* EXERCISE DESCRIPTION: Exercise in exact copying: restate word for word only the lines below from the one containing "red strawberry: 2 -> 3" through the one containing "yellow spray bottle: 6 -> 1", omitting any pictures.
##### PROVIDED DATA #####
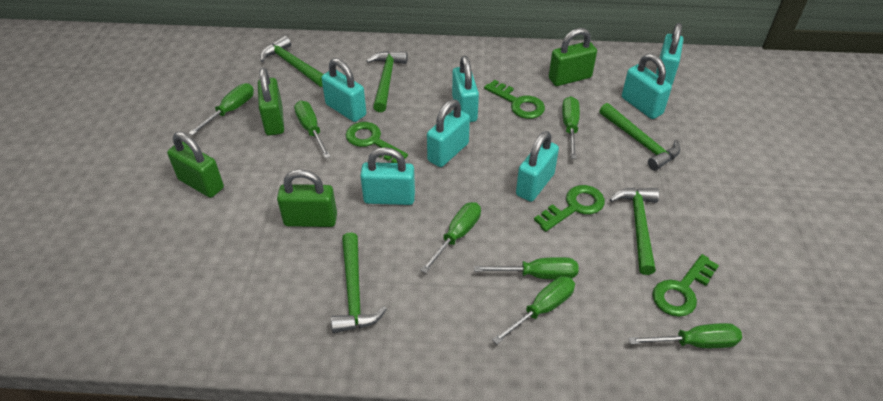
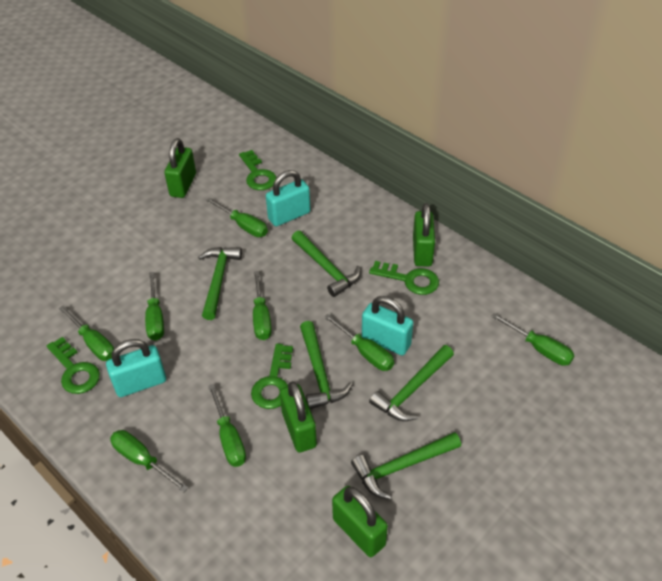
green screwdriver: 7 -> 8
turquoise padlock: 7 -> 3

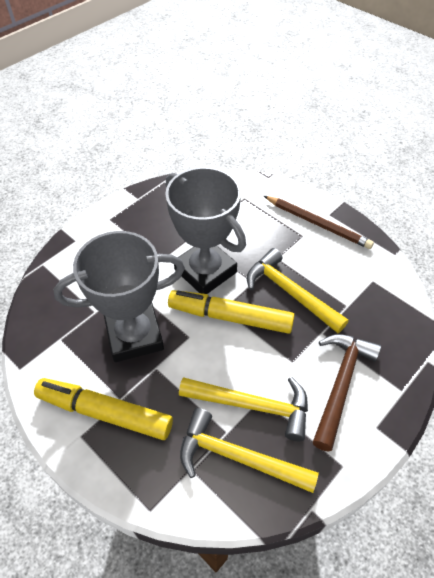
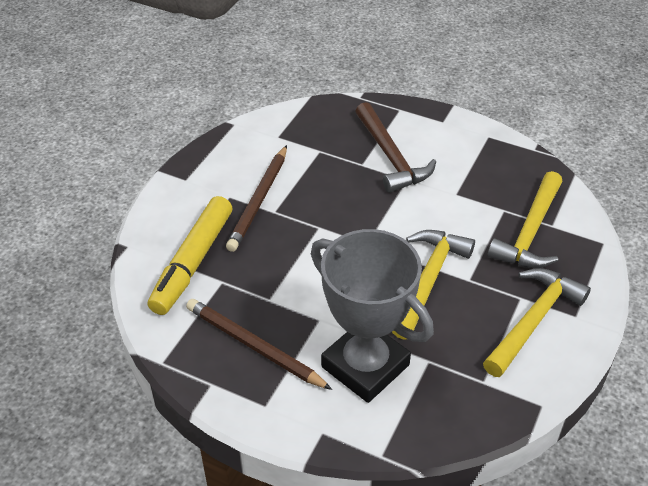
brown pencil: 1 -> 2
grey trophy: 2 -> 1
yellow marker: 2 -> 1

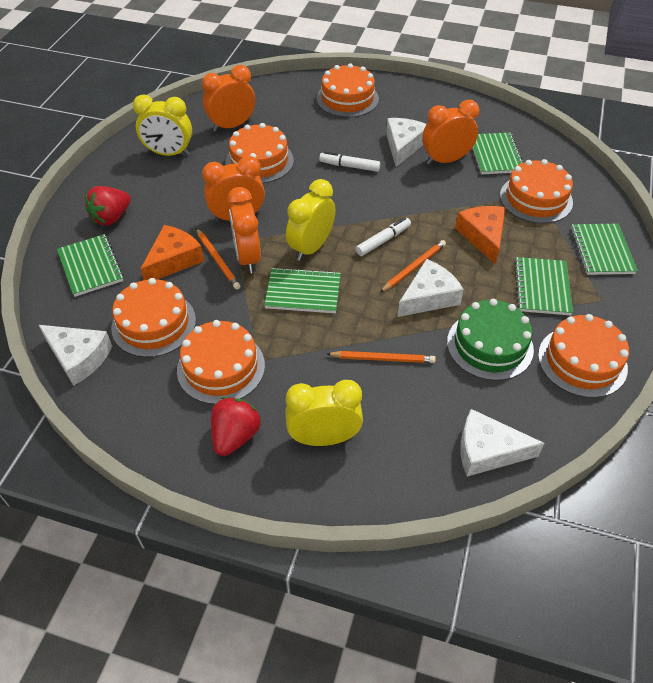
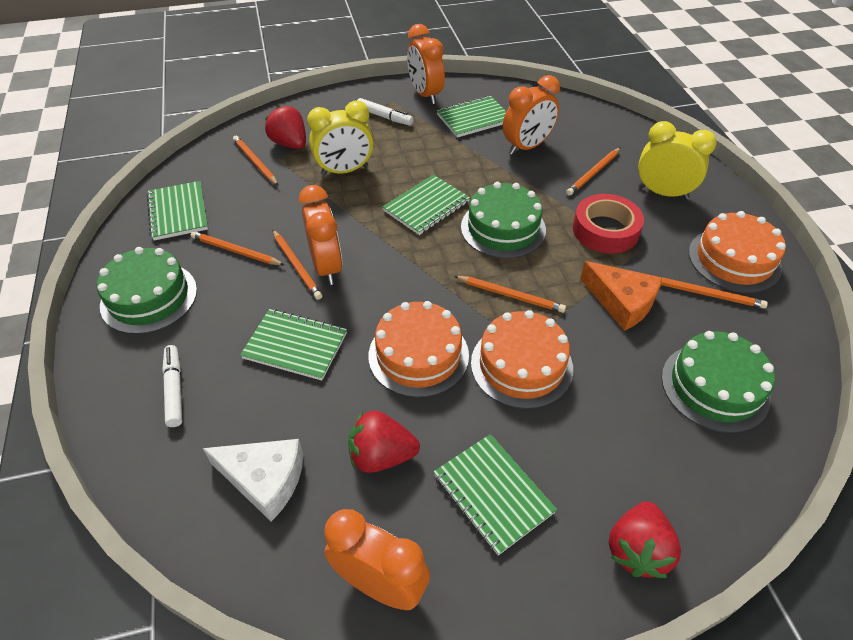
green cake: 1 -> 3
orange cake: 6 -> 3
orange cheese: 2 -> 1
orange pencil: 3 -> 6
red strawberry: 2 -> 3
red tape: 0 -> 1
white cheese: 4 -> 1
yellow clock: 3 -> 2

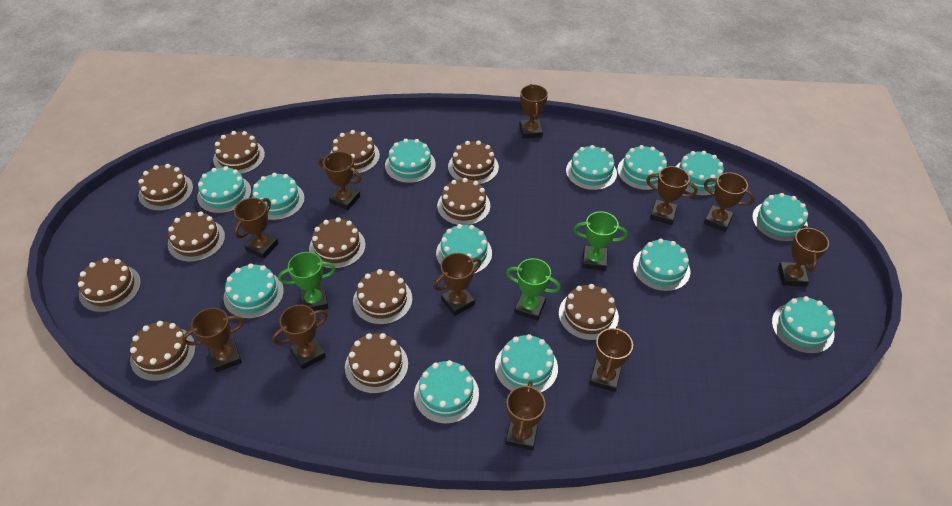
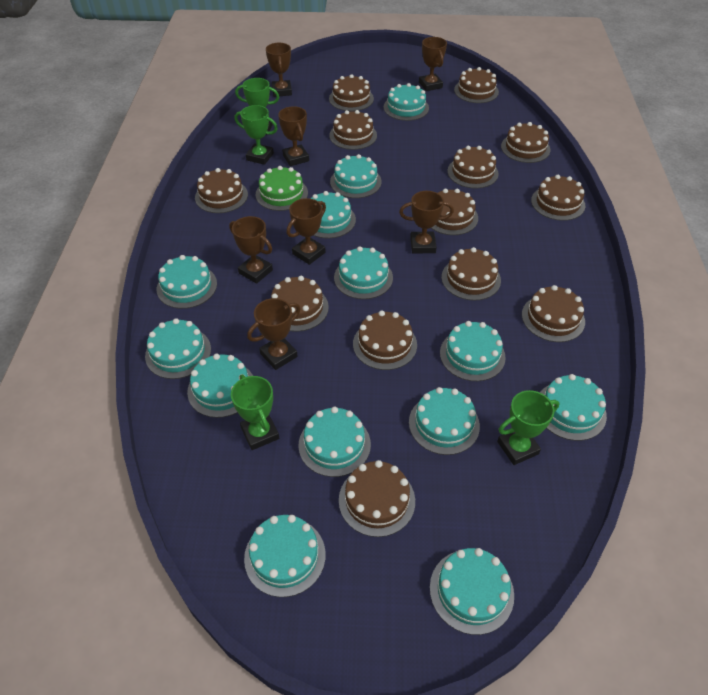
brown cake: 12 -> 13
brown trophy: 11 -> 7
green cake: 0 -> 1
green trophy: 3 -> 4

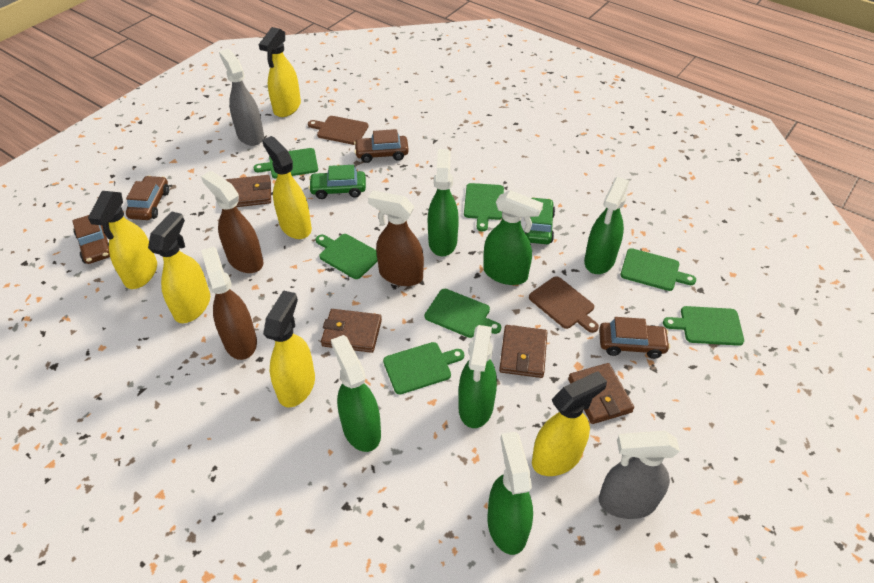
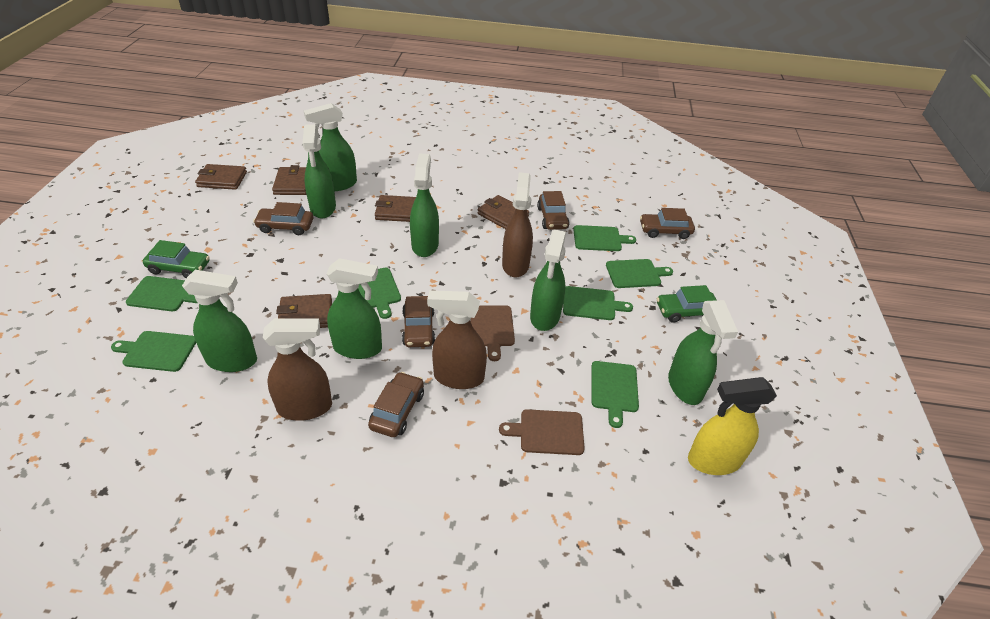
brown car: 4 -> 5
brown wallet: 4 -> 5
green spray bottle: 6 -> 7
grey spray bottle: 2 -> 0
yellow spray bottle: 6 -> 1

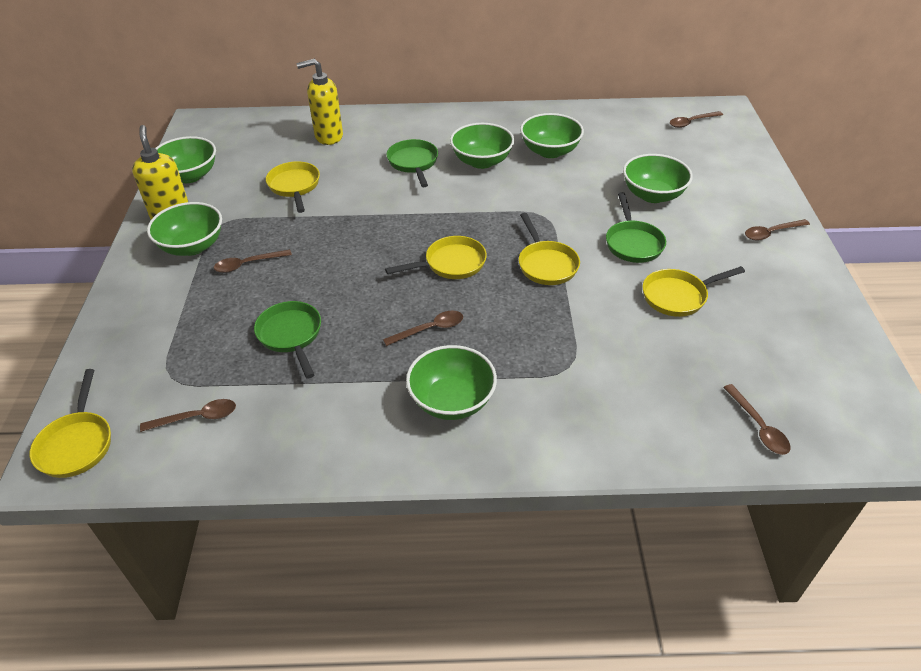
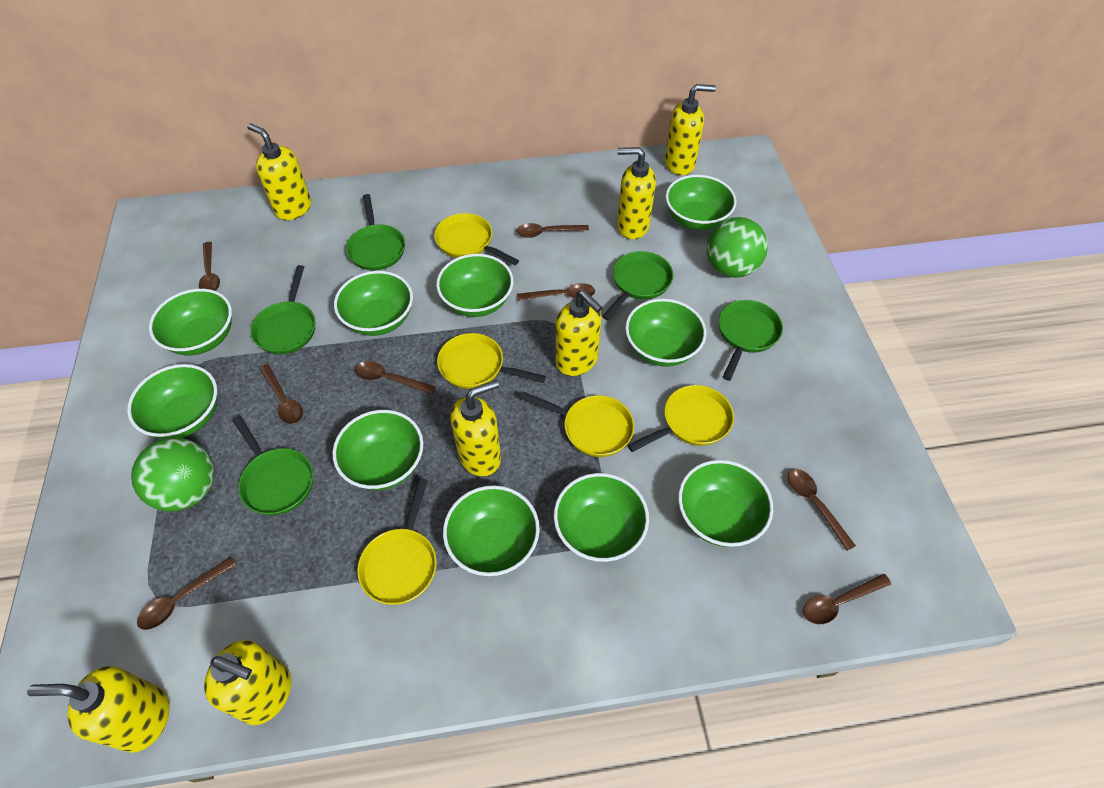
brown spoon: 6 -> 8
green ball: 0 -> 2
green bowl: 6 -> 10
green pan: 3 -> 5
yellow soap dispenser: 2 -> 7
#####
* SOLUTION TO THIS TASK:
red strawberry: 2 -> 3
red tape: 0 -> 1
white cheese: 4 -> 1
yellow clock: 3 -> 2

brown cake: 12 -> 13
brown trophy: 11 -> 7
green cake: 0 -> 1
green trophy: 3 -> 4

brown car: 4 -> 5
brown wallet: 4 -> 5
green spray bottle: 6 -> 7
grey spray bottle: 2 -> 0
yellow spray bottle: 6 -> 1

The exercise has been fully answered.